• _ACTION ITEM_
Find the line in the entries below that contains "new: nożyczki/turkusowy". Repeat it exactly, and every line after it through the line that contains "old: młotek/pomarańczowy".

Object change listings
────────────────

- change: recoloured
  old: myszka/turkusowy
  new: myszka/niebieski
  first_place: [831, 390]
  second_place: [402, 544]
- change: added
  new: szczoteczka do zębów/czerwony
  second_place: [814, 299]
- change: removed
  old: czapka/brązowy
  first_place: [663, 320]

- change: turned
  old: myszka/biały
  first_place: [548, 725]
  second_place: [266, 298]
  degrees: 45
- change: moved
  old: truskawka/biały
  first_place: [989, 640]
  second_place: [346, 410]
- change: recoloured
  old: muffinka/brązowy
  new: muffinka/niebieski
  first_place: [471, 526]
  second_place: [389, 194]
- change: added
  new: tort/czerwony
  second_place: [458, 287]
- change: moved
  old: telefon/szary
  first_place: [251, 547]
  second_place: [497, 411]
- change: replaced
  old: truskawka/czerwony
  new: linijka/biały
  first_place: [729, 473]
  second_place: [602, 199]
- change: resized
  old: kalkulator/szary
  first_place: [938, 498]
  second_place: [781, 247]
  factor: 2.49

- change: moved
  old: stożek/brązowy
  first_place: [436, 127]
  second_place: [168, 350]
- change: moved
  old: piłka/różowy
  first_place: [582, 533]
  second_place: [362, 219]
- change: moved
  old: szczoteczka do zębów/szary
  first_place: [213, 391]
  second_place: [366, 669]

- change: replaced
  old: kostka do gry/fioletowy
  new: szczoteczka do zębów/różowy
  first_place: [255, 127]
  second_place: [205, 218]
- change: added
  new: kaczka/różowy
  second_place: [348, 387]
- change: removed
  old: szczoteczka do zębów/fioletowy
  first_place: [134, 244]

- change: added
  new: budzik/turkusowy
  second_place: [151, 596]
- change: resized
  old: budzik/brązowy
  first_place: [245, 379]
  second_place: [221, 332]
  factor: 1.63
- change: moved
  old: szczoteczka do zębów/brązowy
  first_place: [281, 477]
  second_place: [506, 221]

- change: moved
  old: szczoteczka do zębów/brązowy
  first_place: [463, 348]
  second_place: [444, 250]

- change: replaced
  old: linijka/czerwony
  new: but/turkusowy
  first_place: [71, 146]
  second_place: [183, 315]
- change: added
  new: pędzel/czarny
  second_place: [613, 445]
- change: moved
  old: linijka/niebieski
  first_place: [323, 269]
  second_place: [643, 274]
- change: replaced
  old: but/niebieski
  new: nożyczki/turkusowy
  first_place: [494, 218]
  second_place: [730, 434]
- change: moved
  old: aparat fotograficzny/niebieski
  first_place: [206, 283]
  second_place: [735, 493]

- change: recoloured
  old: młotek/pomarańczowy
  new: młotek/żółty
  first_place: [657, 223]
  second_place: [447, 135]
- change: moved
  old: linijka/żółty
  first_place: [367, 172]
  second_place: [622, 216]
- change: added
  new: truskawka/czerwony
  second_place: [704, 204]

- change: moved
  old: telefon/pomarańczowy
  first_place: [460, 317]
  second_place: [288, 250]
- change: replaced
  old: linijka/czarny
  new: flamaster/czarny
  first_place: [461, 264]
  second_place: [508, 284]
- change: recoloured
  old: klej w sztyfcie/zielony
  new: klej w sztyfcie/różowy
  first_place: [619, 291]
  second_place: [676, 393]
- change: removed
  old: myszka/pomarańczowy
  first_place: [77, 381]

────────────────

• _FINAL ANSWER_
  new: nożyczki/turkusowy
  first_place: [494, 218]
  second_place: [730, 434]
- change: moved
  old: aparat fotograficzny/niebieski
  first_place: [206, 283]
  second_place: [735, 493]

- change: recoloured
  old: młotek/pomarańczowy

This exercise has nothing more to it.